(WHAT YOU ARE ASKED TO DO) Please give the number of lines in the records below that include "libro", with no other output.

(DATA FOR REVIEW)
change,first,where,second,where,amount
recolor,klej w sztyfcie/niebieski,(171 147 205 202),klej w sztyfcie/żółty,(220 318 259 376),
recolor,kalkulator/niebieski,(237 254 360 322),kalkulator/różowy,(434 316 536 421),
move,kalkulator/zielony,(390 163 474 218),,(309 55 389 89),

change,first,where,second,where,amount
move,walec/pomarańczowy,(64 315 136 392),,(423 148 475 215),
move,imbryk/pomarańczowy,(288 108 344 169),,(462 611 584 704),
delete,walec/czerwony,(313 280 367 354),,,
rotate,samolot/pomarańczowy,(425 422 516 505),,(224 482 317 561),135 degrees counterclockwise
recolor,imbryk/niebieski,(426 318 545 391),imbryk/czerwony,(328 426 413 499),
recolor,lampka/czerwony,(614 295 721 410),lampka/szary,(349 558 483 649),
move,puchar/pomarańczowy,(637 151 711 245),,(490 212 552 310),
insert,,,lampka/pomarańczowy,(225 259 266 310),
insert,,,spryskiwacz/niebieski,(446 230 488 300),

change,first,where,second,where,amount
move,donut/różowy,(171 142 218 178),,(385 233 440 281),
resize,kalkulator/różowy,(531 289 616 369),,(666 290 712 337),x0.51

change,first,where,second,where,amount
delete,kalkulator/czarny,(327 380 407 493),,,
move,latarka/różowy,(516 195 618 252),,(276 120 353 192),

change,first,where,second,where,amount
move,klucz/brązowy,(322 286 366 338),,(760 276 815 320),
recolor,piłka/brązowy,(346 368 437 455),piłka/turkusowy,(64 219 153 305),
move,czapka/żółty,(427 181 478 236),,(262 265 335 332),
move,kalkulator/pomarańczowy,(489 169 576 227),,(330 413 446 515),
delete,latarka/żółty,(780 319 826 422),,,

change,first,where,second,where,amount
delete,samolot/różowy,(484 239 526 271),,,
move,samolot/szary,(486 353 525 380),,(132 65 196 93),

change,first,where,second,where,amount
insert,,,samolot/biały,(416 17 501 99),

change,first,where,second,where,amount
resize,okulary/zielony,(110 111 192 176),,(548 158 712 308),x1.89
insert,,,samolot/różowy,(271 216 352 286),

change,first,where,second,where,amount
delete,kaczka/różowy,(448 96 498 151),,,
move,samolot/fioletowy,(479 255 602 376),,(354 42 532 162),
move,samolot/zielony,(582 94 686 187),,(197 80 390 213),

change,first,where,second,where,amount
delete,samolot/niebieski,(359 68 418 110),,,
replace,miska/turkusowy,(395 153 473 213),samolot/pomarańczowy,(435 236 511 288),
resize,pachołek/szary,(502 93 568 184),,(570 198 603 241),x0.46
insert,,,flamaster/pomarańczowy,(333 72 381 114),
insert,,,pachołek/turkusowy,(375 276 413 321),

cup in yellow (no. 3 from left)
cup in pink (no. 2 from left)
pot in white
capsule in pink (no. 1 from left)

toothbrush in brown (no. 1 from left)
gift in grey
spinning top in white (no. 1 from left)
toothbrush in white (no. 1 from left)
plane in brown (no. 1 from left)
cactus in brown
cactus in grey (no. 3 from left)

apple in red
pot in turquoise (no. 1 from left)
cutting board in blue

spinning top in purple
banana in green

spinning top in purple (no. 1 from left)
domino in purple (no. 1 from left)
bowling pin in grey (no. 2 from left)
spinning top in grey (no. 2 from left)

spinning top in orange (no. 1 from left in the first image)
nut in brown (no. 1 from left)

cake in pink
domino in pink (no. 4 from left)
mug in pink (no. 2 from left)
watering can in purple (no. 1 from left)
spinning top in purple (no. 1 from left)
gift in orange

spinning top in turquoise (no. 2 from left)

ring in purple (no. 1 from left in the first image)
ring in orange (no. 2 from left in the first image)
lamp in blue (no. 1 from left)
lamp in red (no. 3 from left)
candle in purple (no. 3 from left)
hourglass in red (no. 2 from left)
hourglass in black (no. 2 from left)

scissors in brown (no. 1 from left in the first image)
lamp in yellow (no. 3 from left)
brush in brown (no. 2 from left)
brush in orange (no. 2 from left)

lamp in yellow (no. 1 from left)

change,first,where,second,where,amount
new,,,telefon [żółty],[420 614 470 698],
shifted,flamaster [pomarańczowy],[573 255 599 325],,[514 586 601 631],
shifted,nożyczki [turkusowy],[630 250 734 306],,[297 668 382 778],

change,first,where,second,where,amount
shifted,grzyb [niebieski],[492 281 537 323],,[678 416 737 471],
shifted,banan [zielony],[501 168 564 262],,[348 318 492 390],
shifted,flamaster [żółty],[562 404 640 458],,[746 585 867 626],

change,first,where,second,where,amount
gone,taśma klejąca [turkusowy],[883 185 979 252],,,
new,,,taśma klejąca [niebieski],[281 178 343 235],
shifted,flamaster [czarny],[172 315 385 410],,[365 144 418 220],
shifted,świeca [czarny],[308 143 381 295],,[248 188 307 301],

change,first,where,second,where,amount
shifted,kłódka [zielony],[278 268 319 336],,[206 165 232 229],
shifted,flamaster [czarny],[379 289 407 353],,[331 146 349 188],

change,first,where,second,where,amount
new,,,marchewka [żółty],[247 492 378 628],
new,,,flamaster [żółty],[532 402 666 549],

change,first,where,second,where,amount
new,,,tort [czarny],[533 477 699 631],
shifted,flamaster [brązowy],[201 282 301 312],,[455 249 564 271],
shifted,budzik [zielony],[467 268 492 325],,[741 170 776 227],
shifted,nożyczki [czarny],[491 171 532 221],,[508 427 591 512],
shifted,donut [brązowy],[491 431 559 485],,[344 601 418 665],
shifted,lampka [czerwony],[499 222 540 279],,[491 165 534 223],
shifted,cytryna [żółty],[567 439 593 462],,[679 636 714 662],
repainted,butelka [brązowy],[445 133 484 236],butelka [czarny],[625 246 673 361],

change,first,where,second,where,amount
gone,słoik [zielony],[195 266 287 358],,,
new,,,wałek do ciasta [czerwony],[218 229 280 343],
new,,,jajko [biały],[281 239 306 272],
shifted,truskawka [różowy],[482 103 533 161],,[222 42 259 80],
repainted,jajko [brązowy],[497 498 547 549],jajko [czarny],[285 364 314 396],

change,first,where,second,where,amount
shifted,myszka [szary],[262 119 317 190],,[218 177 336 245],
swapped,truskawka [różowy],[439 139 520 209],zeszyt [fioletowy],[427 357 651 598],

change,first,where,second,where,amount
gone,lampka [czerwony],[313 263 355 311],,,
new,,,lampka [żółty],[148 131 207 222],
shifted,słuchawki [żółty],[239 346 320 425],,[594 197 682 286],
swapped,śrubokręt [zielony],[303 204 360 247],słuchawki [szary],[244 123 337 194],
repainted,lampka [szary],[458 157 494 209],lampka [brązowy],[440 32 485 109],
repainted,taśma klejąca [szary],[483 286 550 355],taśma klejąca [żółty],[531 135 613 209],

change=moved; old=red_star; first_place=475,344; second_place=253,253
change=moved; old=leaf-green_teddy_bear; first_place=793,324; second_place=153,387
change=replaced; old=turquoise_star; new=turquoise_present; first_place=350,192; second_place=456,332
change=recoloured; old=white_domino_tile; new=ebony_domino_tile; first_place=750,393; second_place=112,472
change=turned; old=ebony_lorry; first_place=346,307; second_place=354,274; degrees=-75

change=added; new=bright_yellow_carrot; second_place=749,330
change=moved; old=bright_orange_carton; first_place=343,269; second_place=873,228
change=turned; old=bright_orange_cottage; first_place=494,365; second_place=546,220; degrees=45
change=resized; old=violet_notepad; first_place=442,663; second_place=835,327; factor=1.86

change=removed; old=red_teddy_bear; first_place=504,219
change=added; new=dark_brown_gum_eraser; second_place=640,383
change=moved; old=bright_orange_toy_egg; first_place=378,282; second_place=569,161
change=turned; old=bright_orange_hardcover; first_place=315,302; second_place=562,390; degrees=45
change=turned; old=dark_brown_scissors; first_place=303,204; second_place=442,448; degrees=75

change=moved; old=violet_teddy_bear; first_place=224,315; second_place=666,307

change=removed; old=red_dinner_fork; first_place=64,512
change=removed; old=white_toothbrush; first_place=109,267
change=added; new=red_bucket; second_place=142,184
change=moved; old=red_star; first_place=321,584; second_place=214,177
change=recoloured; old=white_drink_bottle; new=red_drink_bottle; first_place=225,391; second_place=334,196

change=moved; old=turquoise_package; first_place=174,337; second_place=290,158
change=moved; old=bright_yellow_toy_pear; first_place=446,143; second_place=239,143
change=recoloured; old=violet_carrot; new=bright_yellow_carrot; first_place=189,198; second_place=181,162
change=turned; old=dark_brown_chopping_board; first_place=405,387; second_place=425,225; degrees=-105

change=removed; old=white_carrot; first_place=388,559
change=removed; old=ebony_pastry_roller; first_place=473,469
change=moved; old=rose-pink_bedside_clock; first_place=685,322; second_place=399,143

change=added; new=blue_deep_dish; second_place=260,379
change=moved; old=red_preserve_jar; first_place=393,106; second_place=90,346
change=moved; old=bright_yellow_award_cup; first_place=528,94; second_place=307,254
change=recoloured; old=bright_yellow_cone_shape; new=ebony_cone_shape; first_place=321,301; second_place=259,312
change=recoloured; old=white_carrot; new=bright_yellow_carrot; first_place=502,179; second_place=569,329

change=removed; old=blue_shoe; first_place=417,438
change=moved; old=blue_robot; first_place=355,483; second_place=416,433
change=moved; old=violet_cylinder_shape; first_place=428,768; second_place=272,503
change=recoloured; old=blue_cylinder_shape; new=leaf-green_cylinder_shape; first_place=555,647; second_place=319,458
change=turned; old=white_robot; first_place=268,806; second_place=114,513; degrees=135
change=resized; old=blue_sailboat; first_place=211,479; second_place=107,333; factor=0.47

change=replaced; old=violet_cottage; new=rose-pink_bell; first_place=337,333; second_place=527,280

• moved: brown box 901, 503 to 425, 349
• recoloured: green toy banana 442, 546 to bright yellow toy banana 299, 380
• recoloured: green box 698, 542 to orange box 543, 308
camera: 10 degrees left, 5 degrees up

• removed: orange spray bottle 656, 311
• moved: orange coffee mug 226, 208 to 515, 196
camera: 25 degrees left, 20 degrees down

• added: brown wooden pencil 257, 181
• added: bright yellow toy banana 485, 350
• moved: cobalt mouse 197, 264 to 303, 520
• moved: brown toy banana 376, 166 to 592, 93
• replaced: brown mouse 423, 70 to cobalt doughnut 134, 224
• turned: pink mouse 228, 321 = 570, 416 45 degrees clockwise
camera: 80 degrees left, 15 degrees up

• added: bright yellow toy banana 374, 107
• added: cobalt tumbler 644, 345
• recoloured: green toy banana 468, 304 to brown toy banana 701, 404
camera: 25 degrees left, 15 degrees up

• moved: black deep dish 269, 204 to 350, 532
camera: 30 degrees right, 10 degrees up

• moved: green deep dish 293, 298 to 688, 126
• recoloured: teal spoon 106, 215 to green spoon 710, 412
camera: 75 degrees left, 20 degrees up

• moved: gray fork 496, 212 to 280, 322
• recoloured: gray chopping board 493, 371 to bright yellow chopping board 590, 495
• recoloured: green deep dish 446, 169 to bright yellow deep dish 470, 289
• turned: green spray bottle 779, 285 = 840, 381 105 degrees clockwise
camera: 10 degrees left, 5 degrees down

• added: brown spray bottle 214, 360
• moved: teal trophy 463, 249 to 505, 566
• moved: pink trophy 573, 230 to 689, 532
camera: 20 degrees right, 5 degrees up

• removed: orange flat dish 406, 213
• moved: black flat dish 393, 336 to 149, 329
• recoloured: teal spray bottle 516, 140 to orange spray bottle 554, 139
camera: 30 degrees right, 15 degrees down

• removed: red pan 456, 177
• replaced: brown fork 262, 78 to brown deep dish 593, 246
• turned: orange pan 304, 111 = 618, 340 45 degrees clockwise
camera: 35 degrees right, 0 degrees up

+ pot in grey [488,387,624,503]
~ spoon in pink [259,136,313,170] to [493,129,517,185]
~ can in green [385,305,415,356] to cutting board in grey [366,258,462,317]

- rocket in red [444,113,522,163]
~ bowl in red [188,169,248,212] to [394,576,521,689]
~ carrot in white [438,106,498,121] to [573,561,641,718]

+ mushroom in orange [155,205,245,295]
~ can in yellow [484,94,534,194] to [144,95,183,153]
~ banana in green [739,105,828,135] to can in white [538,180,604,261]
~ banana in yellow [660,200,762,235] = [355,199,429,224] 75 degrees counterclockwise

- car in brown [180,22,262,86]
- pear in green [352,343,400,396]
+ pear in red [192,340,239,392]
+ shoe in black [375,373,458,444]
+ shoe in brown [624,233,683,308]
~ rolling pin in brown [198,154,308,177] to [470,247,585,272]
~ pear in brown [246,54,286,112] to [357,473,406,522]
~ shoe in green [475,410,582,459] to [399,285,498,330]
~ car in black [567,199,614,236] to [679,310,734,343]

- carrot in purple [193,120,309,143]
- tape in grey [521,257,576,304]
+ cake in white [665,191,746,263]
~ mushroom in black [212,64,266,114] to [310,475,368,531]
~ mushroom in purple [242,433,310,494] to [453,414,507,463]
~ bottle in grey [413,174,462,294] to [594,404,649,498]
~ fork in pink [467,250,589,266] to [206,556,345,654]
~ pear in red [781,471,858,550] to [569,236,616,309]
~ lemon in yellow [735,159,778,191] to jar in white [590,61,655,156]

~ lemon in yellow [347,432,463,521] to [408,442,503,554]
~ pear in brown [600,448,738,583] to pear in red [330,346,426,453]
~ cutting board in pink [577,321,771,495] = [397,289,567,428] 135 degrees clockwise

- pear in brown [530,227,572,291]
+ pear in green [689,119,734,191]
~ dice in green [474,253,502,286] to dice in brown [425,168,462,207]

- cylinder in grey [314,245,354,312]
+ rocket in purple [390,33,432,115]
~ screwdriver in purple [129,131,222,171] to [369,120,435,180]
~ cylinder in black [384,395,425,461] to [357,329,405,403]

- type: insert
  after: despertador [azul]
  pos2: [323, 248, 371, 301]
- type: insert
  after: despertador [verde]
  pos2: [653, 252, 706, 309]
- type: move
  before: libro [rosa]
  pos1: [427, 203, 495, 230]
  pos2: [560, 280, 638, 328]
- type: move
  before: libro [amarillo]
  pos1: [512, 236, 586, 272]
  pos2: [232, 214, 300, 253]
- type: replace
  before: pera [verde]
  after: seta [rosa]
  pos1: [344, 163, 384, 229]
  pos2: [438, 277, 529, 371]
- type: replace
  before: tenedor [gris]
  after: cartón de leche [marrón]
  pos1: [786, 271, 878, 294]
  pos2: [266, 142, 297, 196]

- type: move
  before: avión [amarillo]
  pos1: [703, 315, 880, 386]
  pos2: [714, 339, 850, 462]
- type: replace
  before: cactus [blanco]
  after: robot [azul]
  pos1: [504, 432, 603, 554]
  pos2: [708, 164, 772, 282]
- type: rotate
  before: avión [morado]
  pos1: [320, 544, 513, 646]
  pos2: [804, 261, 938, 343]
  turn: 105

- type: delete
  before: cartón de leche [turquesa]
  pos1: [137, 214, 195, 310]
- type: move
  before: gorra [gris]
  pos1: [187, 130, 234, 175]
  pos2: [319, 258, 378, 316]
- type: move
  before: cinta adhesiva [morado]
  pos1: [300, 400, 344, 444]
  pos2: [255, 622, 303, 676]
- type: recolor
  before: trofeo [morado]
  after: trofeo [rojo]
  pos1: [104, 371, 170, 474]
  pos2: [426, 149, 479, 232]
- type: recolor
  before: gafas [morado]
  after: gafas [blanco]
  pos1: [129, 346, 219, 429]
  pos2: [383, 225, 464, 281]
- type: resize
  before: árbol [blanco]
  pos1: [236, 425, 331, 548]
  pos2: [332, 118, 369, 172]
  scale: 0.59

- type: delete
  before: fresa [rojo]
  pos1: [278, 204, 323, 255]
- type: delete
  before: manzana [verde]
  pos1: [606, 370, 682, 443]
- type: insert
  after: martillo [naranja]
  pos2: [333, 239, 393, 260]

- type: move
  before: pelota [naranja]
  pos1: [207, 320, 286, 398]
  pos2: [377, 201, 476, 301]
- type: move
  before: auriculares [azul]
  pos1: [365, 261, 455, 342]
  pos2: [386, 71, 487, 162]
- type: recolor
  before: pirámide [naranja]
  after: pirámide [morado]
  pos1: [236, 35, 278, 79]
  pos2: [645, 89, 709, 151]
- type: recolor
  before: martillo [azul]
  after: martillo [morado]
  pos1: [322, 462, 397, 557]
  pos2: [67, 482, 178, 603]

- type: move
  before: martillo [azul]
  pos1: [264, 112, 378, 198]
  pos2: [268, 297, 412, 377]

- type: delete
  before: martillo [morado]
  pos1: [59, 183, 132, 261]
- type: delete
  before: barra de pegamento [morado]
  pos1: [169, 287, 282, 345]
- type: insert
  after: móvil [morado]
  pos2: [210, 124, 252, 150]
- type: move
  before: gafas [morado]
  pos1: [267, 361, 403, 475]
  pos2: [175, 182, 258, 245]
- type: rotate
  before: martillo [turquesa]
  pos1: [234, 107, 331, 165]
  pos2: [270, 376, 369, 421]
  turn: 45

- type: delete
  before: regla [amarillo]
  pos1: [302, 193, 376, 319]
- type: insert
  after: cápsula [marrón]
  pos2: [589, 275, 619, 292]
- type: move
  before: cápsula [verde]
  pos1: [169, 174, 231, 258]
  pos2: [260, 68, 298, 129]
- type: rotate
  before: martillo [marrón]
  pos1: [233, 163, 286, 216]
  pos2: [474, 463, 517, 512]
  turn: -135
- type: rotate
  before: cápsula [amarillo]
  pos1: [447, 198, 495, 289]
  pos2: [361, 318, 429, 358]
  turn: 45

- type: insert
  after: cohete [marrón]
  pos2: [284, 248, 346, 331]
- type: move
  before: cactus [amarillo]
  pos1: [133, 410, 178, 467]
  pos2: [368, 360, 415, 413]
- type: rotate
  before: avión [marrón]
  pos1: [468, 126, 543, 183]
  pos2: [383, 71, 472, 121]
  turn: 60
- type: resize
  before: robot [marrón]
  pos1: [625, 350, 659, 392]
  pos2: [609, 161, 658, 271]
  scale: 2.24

(ANSWER SECTION) 2